= Dataset content =
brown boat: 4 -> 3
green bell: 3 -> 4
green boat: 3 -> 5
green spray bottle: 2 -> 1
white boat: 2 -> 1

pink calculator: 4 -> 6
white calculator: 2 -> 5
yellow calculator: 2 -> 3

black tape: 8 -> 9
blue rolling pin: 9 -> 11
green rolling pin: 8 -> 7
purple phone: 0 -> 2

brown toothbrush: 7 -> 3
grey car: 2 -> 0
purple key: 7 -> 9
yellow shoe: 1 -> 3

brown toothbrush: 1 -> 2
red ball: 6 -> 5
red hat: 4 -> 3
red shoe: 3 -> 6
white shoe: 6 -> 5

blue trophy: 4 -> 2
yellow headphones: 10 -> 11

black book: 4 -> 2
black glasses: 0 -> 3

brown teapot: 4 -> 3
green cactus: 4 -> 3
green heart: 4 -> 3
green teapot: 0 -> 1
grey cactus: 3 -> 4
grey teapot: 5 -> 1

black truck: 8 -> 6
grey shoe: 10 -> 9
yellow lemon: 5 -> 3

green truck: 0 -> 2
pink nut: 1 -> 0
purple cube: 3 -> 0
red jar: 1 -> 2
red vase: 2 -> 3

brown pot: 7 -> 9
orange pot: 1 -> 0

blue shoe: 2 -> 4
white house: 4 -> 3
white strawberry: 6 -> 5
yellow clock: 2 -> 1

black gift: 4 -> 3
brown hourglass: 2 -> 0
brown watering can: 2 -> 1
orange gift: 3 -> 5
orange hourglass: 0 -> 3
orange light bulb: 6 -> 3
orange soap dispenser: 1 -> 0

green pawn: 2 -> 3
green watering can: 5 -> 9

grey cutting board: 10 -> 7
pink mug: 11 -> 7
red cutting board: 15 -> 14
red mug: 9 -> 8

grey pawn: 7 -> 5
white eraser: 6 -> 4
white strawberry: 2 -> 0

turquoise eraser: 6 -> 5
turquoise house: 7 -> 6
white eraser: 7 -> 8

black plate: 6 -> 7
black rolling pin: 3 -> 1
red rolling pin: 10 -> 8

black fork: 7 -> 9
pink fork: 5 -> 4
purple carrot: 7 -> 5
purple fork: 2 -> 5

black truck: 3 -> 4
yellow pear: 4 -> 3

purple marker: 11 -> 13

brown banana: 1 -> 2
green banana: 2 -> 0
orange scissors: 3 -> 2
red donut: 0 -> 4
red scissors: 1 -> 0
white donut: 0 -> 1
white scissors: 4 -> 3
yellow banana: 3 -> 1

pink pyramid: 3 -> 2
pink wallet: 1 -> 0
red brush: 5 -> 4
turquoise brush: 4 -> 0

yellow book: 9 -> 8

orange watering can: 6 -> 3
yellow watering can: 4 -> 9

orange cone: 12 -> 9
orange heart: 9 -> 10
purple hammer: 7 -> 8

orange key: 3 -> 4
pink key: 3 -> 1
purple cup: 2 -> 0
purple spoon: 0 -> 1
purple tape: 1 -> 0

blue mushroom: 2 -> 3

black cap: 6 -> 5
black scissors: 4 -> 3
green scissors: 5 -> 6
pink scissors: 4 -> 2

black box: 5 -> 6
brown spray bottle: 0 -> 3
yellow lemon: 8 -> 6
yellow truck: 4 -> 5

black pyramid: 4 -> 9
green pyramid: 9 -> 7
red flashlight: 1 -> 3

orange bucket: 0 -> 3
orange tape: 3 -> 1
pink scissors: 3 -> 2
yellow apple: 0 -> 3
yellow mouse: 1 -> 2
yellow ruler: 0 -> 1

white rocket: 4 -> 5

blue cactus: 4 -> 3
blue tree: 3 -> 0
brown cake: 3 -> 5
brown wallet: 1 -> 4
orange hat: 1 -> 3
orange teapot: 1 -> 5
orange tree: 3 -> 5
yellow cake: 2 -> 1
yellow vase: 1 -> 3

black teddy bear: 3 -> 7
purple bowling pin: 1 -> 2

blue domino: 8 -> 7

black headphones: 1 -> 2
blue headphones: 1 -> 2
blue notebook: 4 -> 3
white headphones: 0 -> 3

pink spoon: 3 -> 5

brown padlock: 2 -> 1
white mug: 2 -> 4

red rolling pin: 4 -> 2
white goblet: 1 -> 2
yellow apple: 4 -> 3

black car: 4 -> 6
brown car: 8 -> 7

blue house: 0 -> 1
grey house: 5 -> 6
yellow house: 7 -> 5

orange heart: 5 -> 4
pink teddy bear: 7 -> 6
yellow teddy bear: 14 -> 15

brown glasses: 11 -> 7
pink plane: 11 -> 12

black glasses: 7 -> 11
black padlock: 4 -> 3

= Exercise =
The answer is the lines above between the line holding "purple fork: 2 -> 5" and the line holding "orange hat: 1 -> 3", inclusive, each written out exactly, and no others.

= Answer box =
purple fork: 2 -> 5

black truck: 3 -> 4
yellow pear: 4 -> 3

purple marker: 11 -> 13

brown banana: 1 -> 2
green banana: 2 -> 0
orange scissors: 3 -> 2
red donut: 0 -> 4
red scissors: 1 -> 0
white donut: 0 -> 1
white scissors: 4 -> 3
yellow banana: 3 -> 1

pink pyramid: 3 -> 2
pink wallet: 1 -> 0
red brush: 5 -> 4
turquoise brush: 4 -> 0

yellow book: 9 -> 8

orange watering can: 6 -> 3
yellow watering can: 4 -> 9

orange cone: 12 -> 9
orange heart: 9 -> 10
purple hammer: 7 -> 8

orange key: 3 -> 4
pink key: 3 -> 1
purple cup: 2 -> 0
purple spoon: 0 -> 1
purple tape: 1 -> 0

blue mushroom: 2 -> 3

black cap: 6 -> 5
black scissors: 4 -> 3
green scissors: 5 -> 6
pink scissors: 4 -> 2

black box: 5 -> 6
brown spray bottle: 0 -> 3
yellow lemon: 8 -> 6
yellow truck: 4 -> 5

black pyramid: 4 -> 9
green pyramid: 9 -> 7
red flashlight: 1 -> 3

orange bucket: 0 -> 3
orange tape: 3 -> 1
pink scissors: 3 -> 2
yellow apple: 0 -> 3
yellow mouse: 1 -> 2
yellow ruler: 0 -> 1

white rocket: 4 -> 5

blue cactus: 4 -> 3
blue tree: 3 -> 0
brown cake: 3 -> 5
brown wallet: 1 -> 4
orange hat: 1 -> 3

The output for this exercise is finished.